━━━ Extracted material ━━━
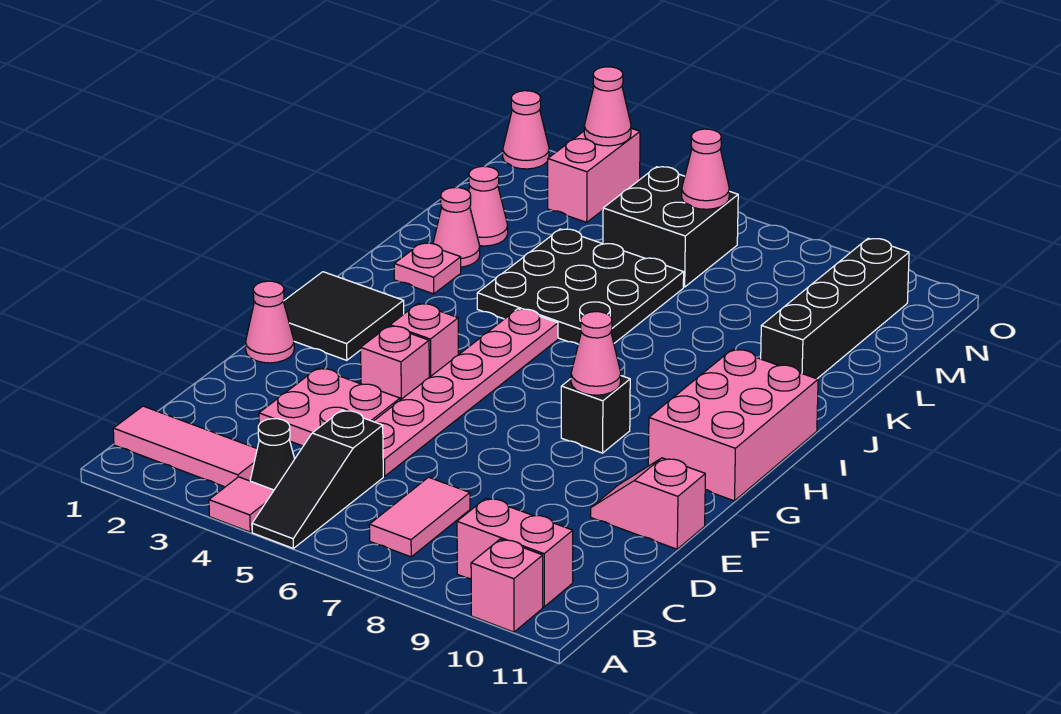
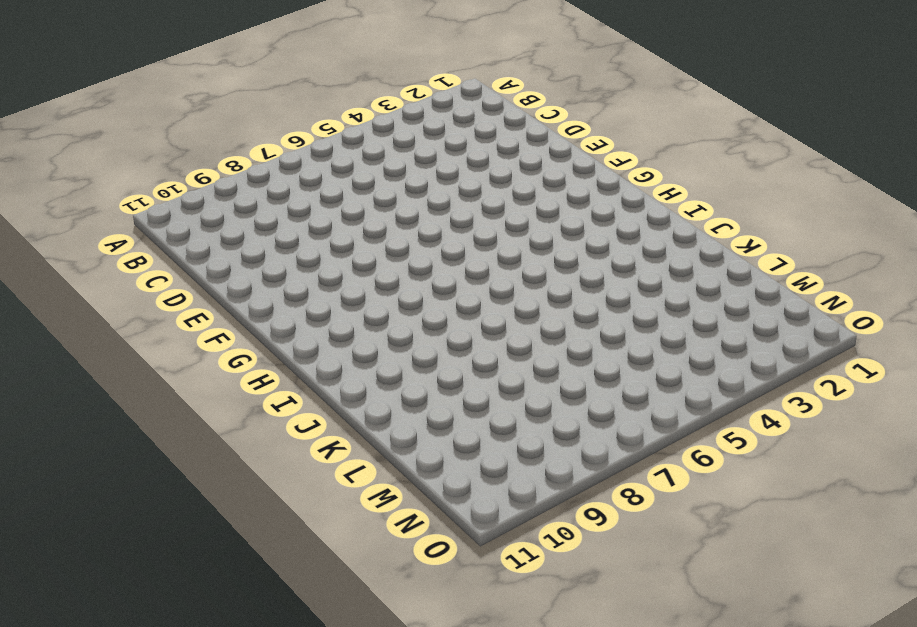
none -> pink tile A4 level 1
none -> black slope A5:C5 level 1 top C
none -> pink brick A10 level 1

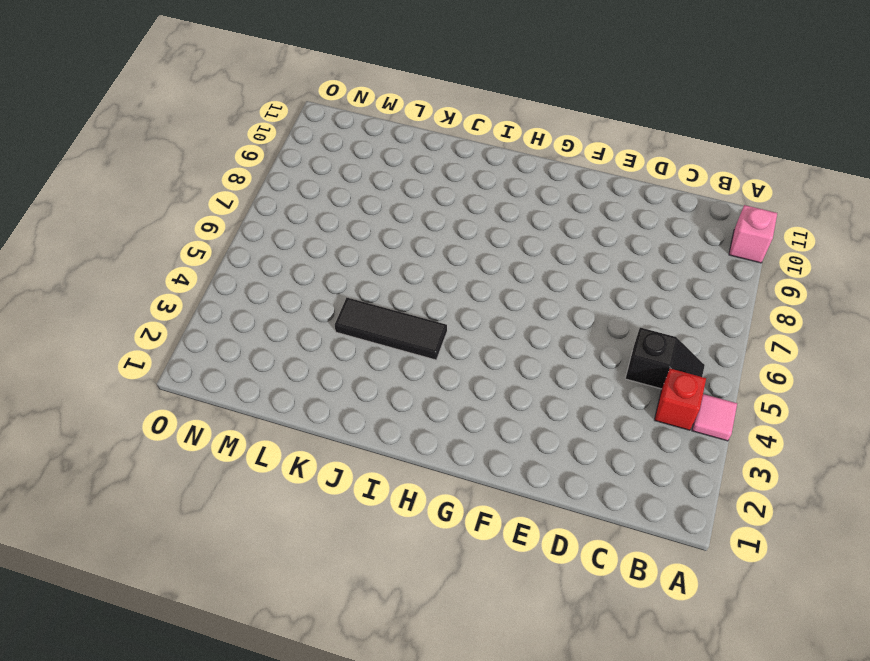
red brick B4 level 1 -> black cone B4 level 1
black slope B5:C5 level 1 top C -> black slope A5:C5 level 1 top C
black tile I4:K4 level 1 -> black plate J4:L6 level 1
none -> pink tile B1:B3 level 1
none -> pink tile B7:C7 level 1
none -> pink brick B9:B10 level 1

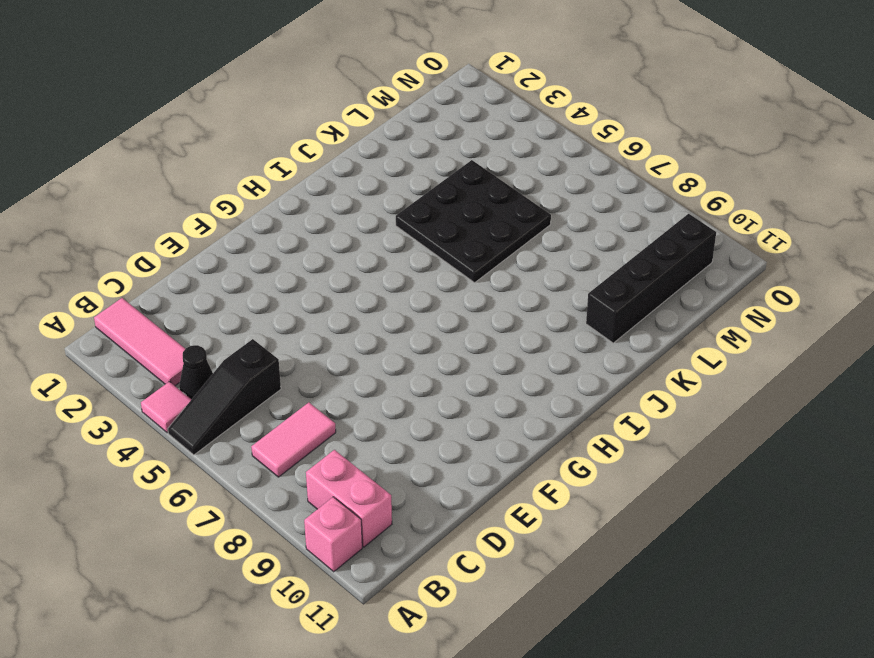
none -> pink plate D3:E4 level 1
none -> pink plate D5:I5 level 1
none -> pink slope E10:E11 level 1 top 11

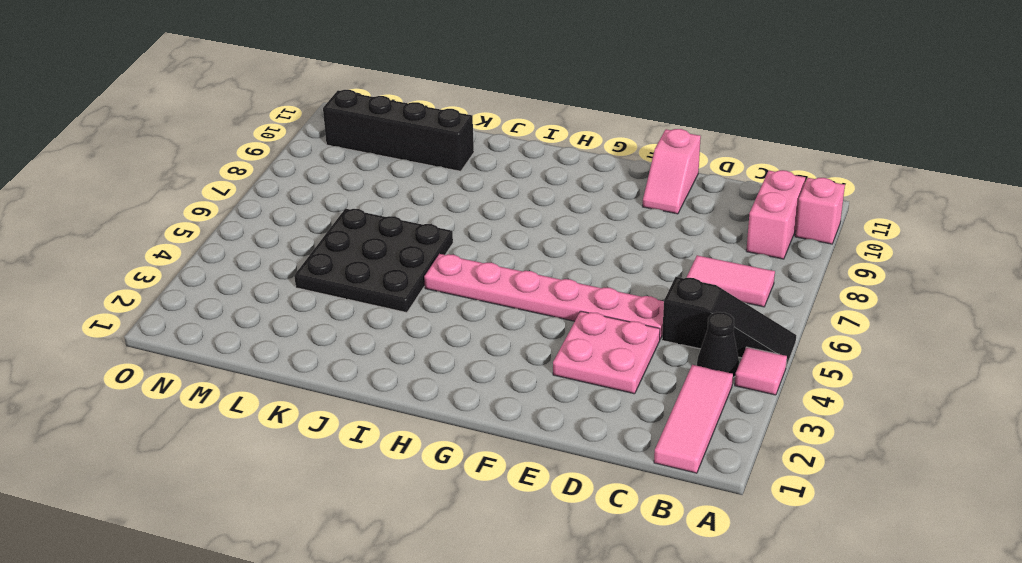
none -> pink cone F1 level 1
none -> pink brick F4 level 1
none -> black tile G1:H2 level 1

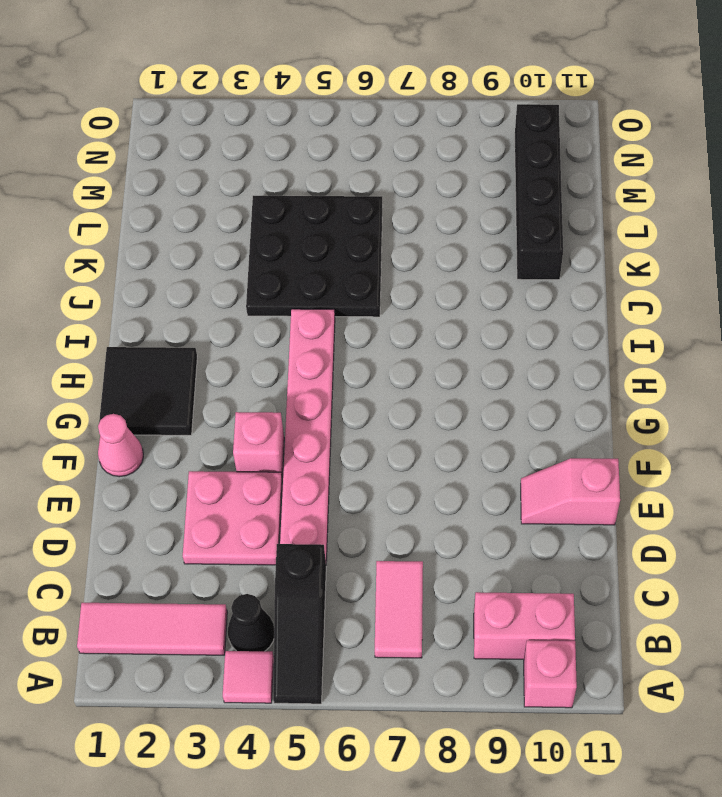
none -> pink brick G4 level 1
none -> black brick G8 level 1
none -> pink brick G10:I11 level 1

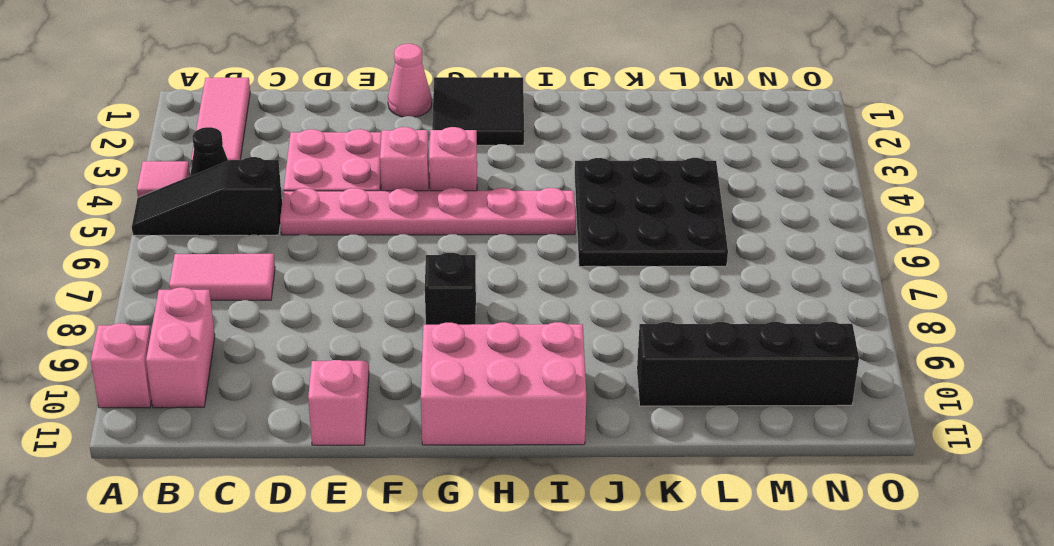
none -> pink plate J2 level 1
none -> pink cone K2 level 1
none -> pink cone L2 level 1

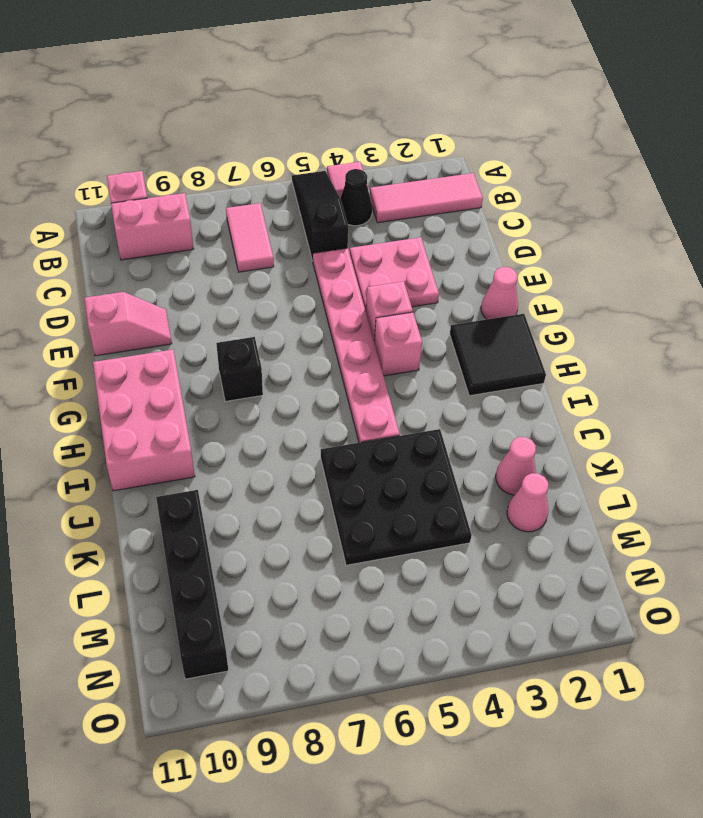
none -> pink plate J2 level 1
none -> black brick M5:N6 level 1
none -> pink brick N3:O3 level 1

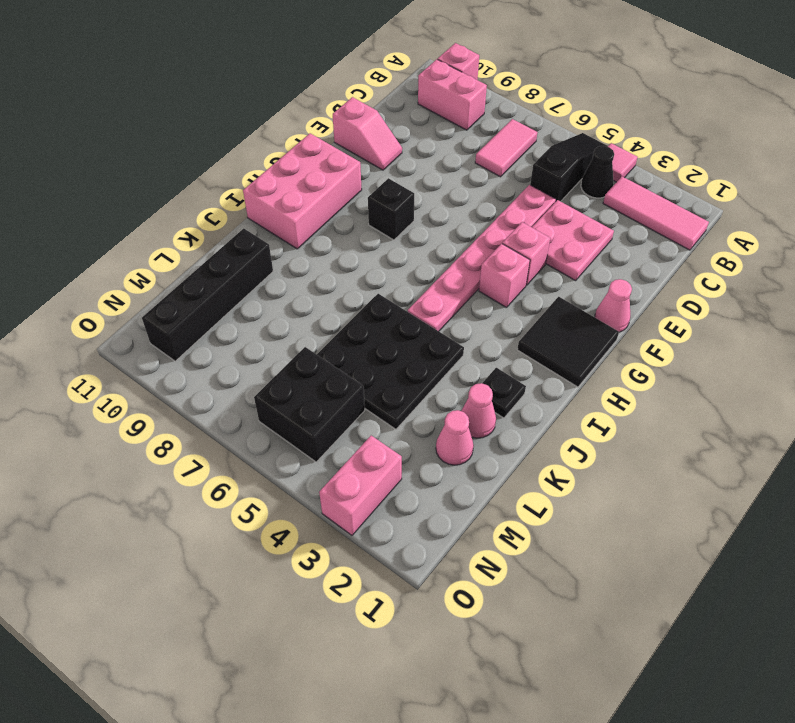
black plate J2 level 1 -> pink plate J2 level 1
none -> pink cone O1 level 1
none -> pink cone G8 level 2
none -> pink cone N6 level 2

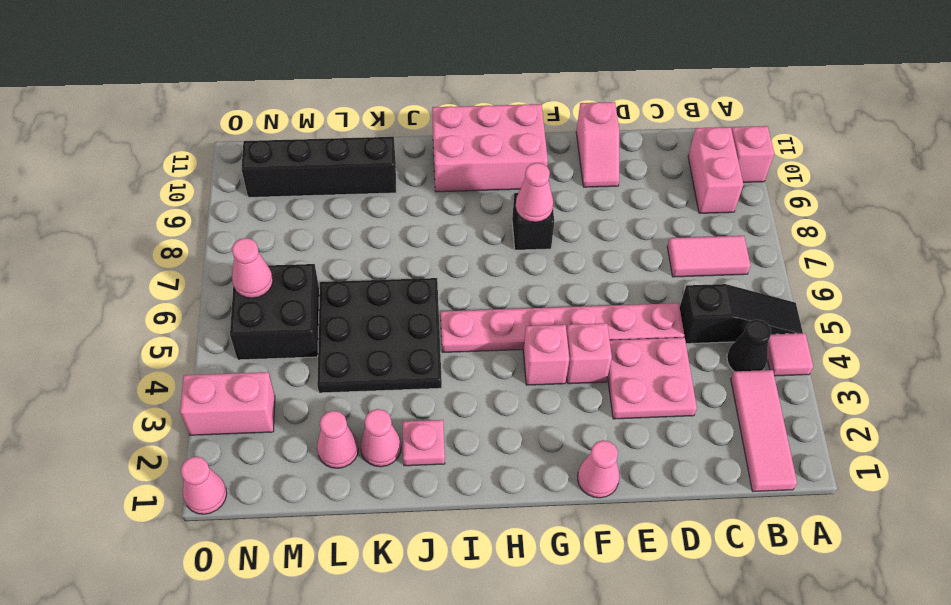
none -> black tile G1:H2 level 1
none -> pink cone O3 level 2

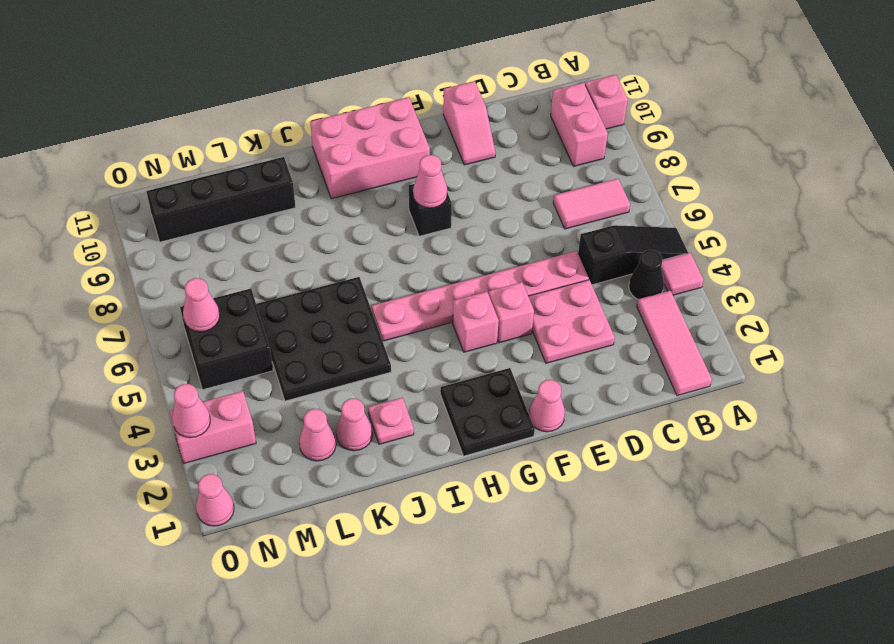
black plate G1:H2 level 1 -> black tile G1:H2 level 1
━━━
━━━ Extracted material ━━━
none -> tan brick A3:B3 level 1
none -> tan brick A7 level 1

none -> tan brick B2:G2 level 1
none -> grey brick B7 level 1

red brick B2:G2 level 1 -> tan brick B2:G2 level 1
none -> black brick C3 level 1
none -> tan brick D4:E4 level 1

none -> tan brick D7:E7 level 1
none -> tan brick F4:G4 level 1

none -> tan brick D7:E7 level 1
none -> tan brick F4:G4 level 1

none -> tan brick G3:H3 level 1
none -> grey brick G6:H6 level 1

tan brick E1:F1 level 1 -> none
━━━
- Exercise goal:
Looking at the listing above, which lines run from the one containing "none -> pink cone O1 level 1" through the one containing "black plate G1:H2"? Print exactly those, ends included, pictures excluded.

- Answer to this task:
none -> pink cone O1 level 1
none -> pink cone G8 level 2
none -> pink cone N6 level 2

none -> black tile G1:H2 level 1
none -> pink cone O3 level 2

black plate G1:H2 level 1 -> black tile G1:H2 level 1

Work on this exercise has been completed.